(Task directions):
Wherever a line in the records contains the word "chalice", return that line.

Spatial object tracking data
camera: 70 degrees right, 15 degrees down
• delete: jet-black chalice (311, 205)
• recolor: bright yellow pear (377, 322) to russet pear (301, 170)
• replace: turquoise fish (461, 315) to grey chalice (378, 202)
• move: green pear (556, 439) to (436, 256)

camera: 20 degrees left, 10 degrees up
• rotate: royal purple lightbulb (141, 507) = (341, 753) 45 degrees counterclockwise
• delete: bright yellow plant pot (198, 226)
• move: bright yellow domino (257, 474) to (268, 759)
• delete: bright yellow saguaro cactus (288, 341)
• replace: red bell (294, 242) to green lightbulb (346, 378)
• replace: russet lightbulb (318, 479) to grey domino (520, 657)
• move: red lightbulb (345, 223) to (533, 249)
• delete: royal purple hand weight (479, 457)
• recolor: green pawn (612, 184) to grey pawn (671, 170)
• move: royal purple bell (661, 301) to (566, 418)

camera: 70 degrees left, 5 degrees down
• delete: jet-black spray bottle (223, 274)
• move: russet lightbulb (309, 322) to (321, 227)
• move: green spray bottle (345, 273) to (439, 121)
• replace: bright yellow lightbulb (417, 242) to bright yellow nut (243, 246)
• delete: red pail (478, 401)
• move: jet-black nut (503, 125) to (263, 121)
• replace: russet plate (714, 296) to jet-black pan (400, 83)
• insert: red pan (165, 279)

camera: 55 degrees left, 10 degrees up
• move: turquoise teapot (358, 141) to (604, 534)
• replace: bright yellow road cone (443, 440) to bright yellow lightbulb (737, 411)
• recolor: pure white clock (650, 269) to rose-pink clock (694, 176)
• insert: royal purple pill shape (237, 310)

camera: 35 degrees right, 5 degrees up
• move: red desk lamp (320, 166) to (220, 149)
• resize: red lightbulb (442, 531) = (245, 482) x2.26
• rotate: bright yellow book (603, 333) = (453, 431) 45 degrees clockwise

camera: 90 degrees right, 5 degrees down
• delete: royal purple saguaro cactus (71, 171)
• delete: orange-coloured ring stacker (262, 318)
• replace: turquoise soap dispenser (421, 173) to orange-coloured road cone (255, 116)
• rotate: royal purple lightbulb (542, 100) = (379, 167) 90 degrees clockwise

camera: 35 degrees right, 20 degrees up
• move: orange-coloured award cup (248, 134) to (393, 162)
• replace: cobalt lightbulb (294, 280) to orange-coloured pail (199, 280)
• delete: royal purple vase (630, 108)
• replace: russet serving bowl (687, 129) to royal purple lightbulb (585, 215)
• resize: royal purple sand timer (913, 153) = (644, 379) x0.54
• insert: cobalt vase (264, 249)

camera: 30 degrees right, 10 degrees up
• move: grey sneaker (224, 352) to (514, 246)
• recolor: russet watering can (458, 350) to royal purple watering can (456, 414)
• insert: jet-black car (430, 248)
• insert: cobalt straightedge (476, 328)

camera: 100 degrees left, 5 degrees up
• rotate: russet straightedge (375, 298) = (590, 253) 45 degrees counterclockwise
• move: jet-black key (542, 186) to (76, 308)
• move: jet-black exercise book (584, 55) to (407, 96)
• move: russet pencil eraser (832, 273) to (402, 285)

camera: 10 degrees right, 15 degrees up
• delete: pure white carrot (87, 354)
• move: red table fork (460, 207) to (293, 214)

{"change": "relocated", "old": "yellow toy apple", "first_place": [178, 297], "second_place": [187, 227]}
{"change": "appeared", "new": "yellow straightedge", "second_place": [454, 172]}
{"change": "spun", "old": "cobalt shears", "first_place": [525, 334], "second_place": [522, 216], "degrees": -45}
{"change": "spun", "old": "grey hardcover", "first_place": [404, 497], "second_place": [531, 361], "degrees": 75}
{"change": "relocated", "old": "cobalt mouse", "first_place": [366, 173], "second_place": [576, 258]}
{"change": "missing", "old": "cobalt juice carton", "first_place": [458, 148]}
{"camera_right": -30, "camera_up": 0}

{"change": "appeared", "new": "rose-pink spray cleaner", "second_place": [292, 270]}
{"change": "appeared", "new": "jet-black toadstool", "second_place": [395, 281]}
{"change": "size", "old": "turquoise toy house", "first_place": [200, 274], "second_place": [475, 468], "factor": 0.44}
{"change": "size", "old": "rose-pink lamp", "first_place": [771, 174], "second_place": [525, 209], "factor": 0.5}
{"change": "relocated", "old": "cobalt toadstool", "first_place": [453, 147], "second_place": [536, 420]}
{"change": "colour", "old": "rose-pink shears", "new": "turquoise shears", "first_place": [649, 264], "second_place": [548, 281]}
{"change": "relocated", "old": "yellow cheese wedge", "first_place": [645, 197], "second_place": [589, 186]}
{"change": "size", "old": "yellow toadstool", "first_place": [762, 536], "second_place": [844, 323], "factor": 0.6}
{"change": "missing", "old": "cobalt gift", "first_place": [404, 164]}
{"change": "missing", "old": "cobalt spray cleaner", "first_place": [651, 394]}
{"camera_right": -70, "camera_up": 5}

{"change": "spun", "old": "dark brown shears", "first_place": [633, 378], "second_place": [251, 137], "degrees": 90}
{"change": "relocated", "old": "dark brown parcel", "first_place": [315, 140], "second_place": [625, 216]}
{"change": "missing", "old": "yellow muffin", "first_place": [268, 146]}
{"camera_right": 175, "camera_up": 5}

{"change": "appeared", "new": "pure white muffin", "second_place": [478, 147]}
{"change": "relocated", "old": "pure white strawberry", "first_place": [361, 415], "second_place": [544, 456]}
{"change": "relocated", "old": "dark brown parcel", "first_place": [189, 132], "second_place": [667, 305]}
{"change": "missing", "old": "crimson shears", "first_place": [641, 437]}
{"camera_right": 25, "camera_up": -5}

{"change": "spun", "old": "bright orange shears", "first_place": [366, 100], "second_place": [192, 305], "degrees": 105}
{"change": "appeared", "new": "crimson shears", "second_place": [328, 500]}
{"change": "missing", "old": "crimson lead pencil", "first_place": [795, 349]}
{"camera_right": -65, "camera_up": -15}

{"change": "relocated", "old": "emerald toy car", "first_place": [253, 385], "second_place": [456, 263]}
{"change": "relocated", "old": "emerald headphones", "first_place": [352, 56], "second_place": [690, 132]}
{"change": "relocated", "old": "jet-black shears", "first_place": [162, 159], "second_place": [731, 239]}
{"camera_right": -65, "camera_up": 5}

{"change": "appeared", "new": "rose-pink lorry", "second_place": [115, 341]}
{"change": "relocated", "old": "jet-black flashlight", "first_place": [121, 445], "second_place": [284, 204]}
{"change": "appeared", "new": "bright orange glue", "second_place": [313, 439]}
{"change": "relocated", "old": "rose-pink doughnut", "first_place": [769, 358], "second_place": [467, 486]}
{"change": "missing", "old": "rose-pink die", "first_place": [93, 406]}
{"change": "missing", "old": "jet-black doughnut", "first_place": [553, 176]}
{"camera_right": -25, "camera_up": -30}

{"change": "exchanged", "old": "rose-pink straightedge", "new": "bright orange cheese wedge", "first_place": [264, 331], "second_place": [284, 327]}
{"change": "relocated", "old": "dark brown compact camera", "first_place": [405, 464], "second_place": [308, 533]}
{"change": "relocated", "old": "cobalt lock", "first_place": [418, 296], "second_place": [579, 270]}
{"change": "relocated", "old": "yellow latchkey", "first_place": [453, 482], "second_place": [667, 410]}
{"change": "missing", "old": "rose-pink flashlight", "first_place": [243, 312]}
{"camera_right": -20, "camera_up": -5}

(Output of the task):
• delete: jet-black chalice (311, 205)
• replace: turquoise fish (461, 315) to grey chalice (378, 202)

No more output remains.